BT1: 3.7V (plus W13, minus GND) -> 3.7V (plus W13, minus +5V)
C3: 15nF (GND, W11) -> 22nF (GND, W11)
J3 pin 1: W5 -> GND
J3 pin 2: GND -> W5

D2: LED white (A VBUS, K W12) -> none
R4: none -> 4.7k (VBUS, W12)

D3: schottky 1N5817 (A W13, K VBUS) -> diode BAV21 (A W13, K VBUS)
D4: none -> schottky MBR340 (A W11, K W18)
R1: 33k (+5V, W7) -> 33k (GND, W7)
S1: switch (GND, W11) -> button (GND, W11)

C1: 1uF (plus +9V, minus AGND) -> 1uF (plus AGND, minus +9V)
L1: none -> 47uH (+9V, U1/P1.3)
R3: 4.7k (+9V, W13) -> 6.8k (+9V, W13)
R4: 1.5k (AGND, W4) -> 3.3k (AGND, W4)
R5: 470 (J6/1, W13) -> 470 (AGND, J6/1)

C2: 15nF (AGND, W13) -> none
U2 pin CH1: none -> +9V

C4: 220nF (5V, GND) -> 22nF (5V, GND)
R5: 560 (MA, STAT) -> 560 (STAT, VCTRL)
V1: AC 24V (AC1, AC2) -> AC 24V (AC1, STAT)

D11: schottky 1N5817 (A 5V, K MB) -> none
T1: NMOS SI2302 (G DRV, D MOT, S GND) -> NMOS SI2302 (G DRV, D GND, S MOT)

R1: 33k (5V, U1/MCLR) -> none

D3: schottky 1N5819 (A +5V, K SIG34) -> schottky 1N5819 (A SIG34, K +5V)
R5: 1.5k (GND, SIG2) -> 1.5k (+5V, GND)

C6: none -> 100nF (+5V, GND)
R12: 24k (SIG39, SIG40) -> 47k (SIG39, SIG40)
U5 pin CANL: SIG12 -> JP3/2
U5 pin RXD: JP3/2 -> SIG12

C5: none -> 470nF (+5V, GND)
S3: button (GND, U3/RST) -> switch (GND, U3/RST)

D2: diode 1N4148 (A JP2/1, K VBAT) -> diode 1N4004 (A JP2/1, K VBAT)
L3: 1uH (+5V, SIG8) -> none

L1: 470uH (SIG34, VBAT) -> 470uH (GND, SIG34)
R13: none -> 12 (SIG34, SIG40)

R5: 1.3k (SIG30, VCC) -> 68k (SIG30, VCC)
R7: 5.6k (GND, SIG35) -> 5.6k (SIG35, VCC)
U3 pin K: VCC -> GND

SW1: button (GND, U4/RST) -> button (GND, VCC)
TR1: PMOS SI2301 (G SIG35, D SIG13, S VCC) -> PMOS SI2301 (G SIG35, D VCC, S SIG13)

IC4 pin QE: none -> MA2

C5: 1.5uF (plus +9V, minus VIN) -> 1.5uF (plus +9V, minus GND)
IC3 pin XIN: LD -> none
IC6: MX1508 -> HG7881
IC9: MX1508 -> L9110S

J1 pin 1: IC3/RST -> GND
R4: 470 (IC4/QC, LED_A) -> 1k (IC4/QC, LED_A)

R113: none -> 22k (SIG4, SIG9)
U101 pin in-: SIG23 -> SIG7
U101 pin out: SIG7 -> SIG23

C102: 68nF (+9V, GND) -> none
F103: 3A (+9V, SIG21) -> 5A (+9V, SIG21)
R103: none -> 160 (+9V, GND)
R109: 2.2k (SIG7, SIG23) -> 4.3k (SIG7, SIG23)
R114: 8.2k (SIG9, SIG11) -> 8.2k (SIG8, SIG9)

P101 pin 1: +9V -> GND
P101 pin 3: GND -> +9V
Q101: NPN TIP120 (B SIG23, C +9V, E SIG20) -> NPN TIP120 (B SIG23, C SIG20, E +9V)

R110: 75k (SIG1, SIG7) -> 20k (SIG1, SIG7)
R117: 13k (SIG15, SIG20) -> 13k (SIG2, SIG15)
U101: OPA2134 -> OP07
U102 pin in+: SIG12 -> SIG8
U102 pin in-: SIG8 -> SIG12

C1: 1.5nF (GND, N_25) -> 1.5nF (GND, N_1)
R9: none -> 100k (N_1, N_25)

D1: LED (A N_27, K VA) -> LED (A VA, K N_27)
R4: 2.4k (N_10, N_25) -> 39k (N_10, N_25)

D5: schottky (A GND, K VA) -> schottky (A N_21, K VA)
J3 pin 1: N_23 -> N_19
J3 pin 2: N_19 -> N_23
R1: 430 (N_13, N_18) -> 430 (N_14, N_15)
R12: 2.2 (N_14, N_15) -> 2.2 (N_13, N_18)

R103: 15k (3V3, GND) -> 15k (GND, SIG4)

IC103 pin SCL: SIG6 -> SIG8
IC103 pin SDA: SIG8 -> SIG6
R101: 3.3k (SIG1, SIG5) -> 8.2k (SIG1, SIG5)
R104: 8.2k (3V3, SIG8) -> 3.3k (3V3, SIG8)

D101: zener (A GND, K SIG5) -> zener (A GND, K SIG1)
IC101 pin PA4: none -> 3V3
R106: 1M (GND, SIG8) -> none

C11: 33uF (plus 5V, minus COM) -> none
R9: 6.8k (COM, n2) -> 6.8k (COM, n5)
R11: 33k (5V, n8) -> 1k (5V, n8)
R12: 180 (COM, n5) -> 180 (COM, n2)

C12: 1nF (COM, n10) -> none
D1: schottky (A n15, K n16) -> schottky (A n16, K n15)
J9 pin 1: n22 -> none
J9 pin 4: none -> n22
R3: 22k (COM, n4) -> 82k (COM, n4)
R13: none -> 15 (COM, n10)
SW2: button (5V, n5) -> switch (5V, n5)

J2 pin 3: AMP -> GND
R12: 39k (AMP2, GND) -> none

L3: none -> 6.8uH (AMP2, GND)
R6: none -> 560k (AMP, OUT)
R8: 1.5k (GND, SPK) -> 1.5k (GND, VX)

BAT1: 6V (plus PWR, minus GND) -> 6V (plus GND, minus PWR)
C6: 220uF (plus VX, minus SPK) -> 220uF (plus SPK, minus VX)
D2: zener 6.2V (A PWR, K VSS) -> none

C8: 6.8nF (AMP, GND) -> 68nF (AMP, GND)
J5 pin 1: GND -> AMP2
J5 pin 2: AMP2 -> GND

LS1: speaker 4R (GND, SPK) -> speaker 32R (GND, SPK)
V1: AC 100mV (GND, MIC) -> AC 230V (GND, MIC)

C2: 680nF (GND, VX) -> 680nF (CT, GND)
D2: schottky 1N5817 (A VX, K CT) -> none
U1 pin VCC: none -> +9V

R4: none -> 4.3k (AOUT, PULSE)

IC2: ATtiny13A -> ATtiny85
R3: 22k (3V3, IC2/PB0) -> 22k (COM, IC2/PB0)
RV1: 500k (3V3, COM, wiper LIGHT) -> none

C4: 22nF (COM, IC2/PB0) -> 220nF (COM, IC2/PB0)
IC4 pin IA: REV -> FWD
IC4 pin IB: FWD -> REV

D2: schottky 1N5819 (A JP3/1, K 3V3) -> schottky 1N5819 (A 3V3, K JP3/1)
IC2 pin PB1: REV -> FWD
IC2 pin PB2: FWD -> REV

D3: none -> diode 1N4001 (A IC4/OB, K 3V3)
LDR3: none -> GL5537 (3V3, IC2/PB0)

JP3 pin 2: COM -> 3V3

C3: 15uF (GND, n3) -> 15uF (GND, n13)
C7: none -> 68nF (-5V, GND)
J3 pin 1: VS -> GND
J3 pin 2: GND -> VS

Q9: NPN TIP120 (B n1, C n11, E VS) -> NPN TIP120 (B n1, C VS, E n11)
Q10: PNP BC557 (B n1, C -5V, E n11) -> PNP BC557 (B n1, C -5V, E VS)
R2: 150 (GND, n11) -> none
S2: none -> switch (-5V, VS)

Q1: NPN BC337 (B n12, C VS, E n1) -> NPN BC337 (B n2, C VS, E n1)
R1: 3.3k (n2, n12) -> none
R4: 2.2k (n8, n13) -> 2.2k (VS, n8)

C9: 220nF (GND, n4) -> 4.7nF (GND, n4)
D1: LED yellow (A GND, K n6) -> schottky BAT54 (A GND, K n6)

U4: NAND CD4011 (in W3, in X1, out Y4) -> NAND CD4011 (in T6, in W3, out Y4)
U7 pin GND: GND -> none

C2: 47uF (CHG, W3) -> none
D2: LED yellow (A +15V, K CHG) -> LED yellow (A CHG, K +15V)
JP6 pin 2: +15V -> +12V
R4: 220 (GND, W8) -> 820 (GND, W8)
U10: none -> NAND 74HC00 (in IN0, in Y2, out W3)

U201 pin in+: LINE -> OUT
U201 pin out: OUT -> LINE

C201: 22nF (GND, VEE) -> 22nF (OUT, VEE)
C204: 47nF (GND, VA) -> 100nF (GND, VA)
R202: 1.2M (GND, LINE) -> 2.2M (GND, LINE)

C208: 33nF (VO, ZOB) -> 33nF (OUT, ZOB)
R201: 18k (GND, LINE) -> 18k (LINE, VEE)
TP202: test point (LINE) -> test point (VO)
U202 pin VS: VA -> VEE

===

TASK PROMPT:
Supply the number of lines above that contain the word "switch", and nothing else.

ANSWER SECTION:
4